**Problem details:**
Determine how many lines of the listing below hold the string "boat". Reply only with the number.

-------- Dataset extract --------

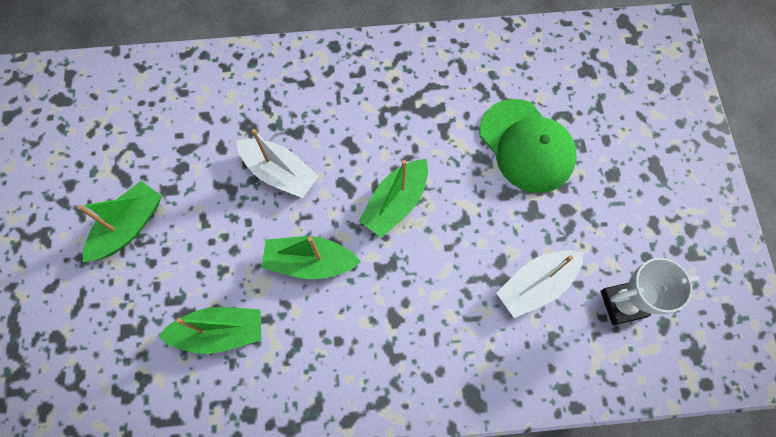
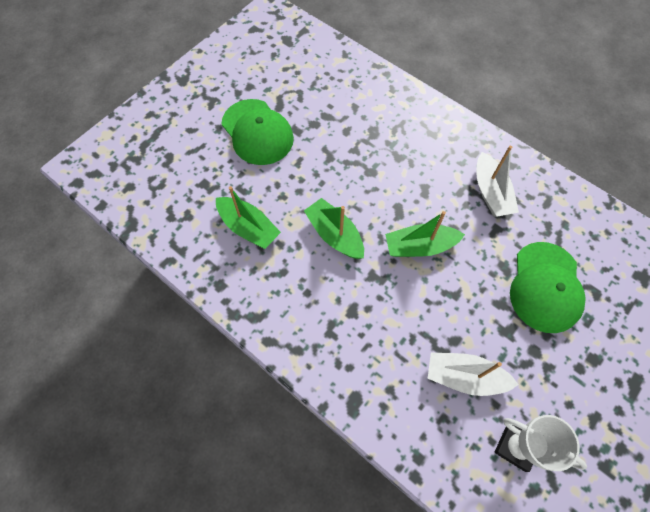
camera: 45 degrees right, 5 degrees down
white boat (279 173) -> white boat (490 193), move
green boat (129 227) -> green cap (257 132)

--------

**Exercise response:**
2